_To-do item_
Among the lines of the records, find all that carry the word "rectangle" and copy them.

_Material for this task_
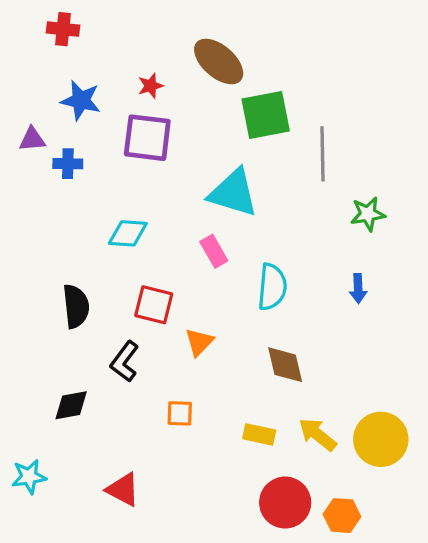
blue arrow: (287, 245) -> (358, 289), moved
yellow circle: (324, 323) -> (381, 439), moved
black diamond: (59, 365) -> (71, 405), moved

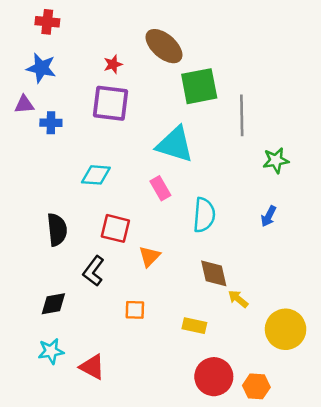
blue star: (81, 100) -> (41, 68), moved
blue arrow: (358, 289) -> (269, 216), turned 30
yellow arrow: (318, 434) -> (238, 299), moved, size x0.7
cyan star: (29, 477) -> (51, 351), moved

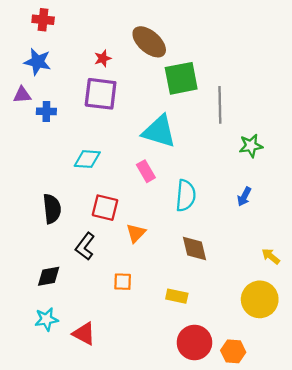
yellow arrow: (238, 299) -> (271, 256), moved

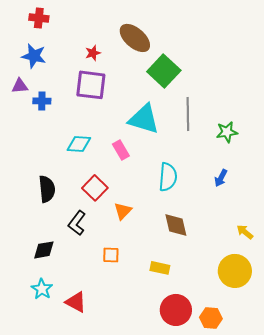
green square: (181, 78) -> (164, 71), turned -36
gray line: (220, 105) -> (188, 114), moved
pink rectangle: (146, 171) -> (121, 150), moved
red square: (105, 208) -> (95, 188), turned 30
cyan star: (46, 319) -> (42, 289), turned -30

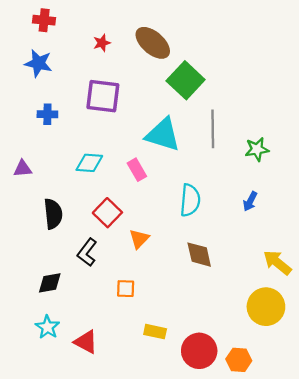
red star: (93, 53) -> (102, 43), moved
purple triangle: (20, 86) -> (23, 169), moved
yellow arrow: (245, 232) -> (277, 263), size x1.5
yellow rectangle: (160, 268) -> (155, 332), moved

_Task answer_
pink rectangle: (146, 171) -> (121, 150), moved
yellow rectangle: (160, 268) -> (155, 332), moved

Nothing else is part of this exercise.